Records for this exercise:
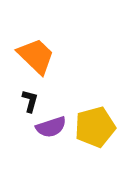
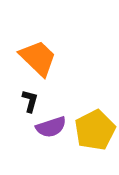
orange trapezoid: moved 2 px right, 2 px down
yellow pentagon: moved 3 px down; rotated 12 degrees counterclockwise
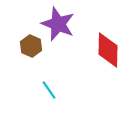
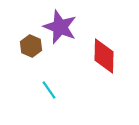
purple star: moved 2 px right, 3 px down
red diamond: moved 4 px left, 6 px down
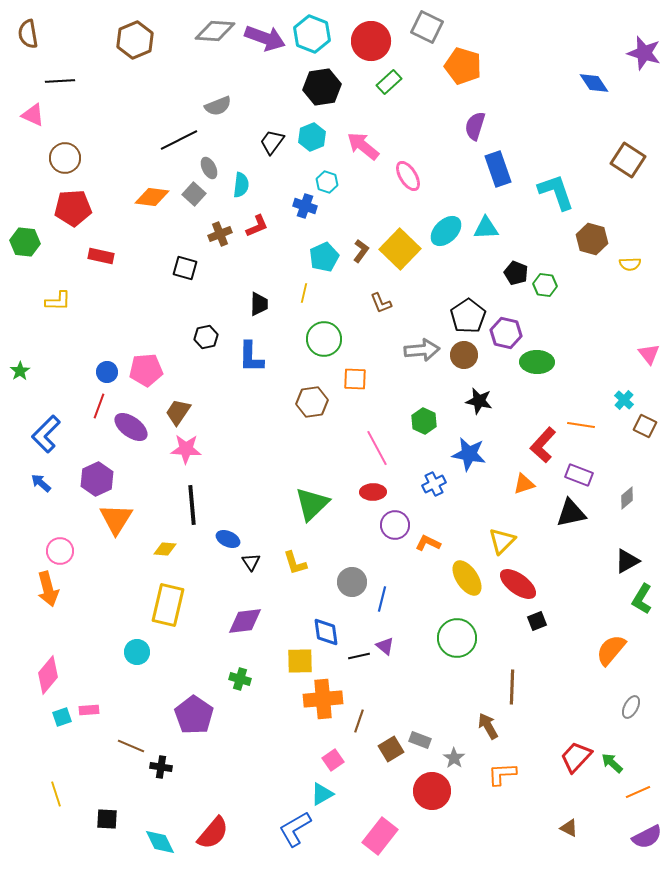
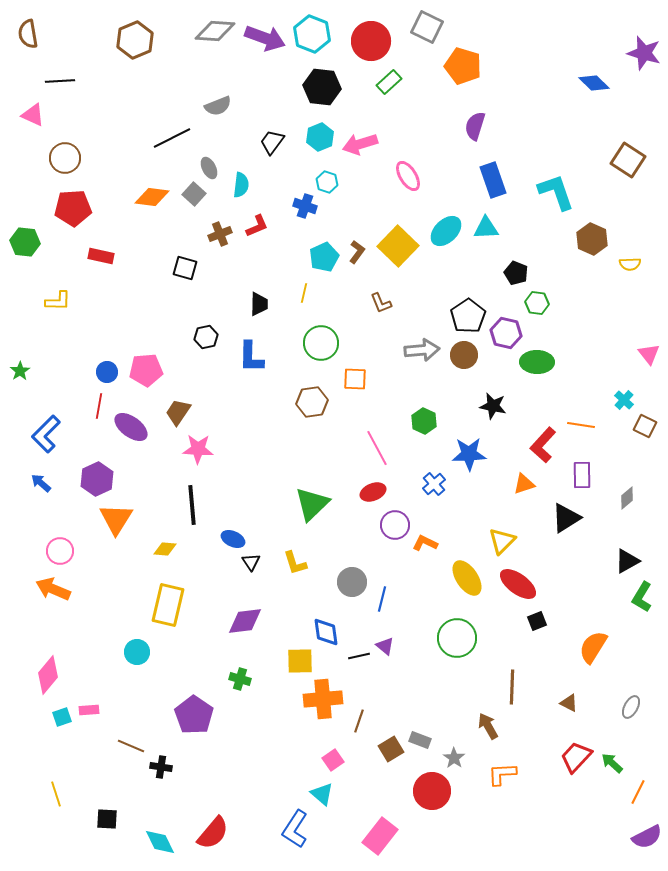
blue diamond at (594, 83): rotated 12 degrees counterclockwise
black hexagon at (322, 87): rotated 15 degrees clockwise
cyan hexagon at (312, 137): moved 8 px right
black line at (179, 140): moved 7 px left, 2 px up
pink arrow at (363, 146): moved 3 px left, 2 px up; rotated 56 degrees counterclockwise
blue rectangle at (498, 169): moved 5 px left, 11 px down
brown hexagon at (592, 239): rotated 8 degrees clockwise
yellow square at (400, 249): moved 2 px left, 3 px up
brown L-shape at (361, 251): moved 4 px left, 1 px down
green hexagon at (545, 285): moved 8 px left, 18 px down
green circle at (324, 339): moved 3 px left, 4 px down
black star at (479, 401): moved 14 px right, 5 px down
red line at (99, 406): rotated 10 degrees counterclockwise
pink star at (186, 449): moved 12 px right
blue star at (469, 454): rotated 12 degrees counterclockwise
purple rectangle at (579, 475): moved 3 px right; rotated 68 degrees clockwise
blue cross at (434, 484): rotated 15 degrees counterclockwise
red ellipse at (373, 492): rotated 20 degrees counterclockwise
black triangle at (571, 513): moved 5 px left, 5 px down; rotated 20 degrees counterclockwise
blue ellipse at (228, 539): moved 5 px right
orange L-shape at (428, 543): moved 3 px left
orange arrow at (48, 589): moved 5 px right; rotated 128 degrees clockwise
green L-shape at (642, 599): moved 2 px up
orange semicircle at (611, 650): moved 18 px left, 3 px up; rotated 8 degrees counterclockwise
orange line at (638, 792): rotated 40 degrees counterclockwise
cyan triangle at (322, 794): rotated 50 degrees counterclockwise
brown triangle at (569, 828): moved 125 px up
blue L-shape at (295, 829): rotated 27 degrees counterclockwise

What you should do:
The word "pink" appears in some lines of the records. Please work out how many and reply with that number only.

Output for this exercise:
2